What is expected = Please begin with the line containing "The grey pocket" and reproduce each line exactly until the records below end, without any pictures.

++++ Information ++++

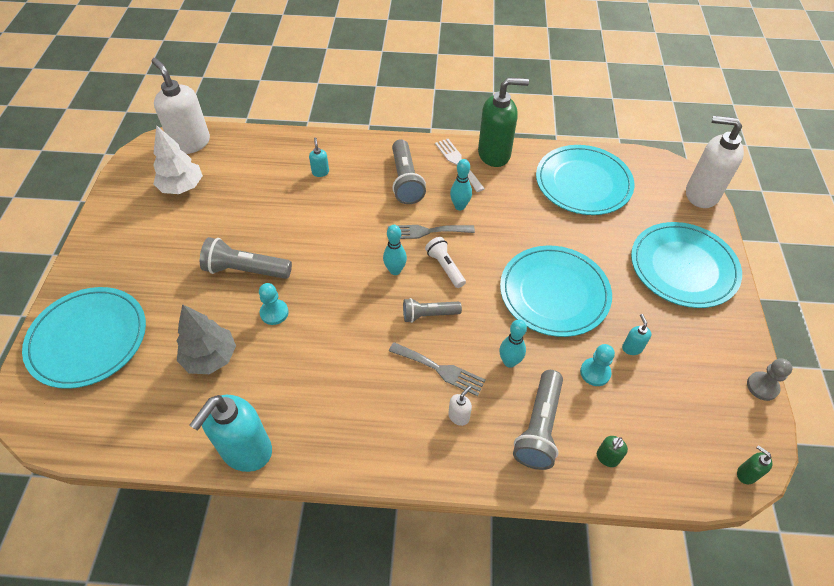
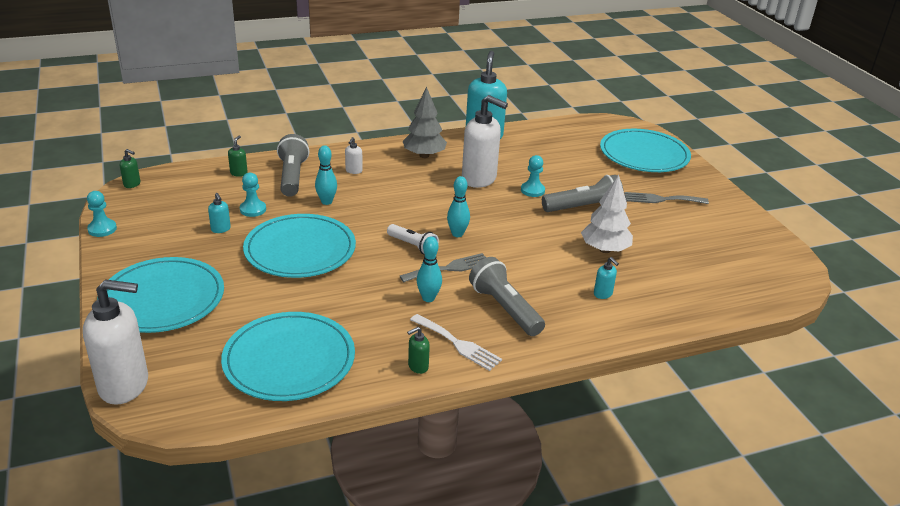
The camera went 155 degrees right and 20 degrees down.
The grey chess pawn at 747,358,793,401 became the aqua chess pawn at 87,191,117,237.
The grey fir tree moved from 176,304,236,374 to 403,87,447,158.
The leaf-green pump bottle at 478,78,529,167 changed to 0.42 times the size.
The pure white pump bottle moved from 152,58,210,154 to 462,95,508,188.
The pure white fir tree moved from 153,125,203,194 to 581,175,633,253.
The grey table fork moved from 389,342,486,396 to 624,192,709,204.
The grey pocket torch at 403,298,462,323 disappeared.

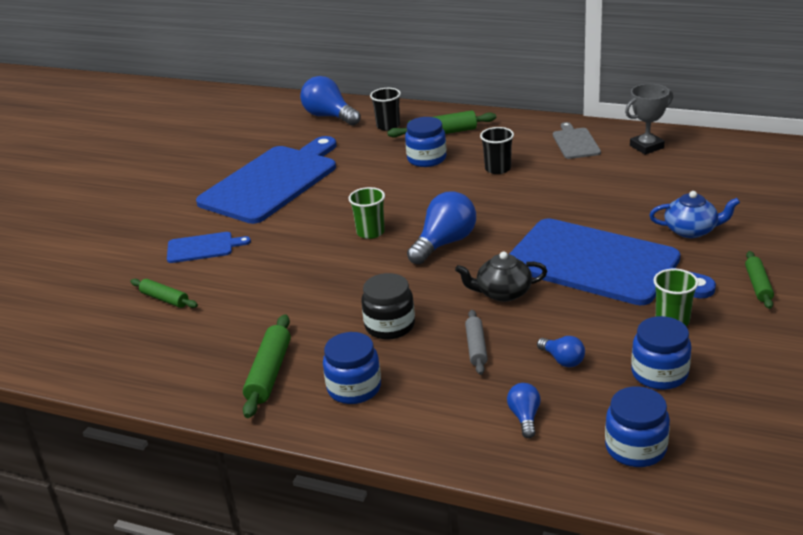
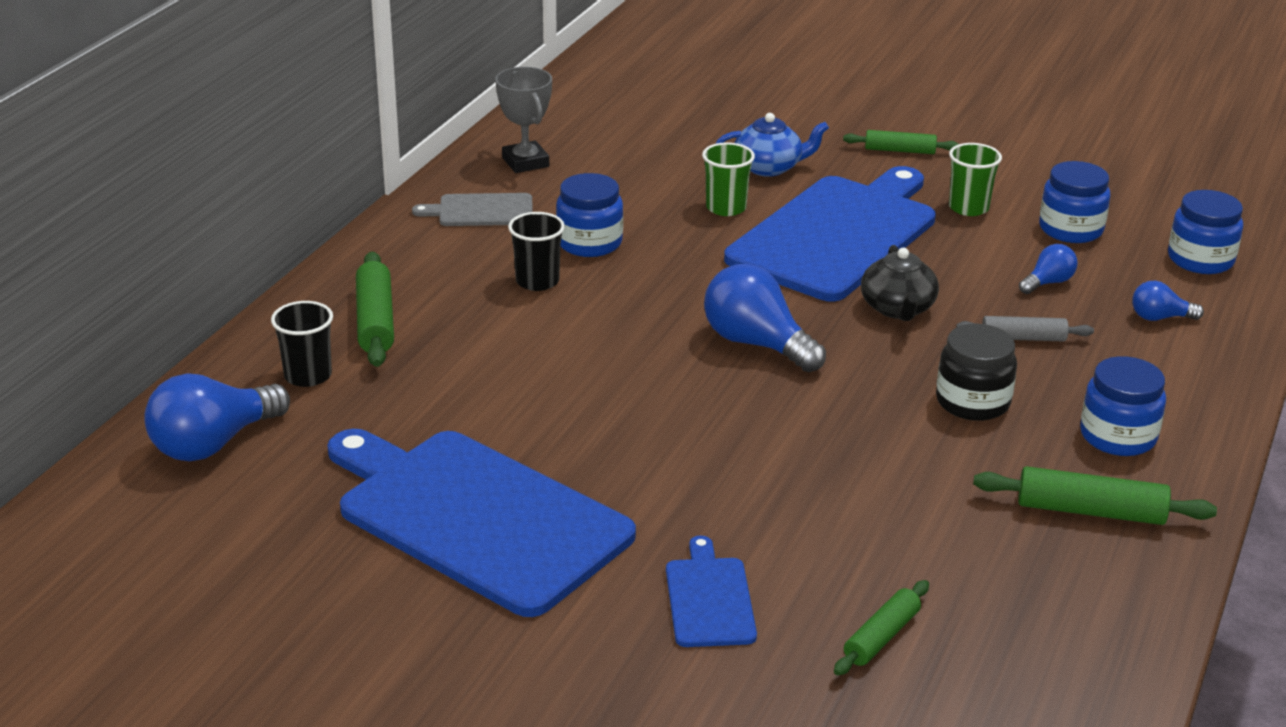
The camera went 90 degrees left and 0 degrees up.
The blue jam jar moved from 405,117,447,167 to 556,173,623,257.
The leaf-green beaker moved from 348,187,385,239 to 702,142,755,216.
The blue teapot at 649,191,740,238 turned 75 degrees clockwise.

++++

Answer for the task =
The grey pocket torch at 403,298,462,323 disappeared.

The camera went 90 degrees left and 0 degrees up.
The blue jam jar moved from 405,117,447,167 to 556,173,623,257.
The leaf-green beaker moved from 348,187,385,239 to 702,142,755,216.
The blue teapot at 649,191,740,238 turned 75 degrees clockwise.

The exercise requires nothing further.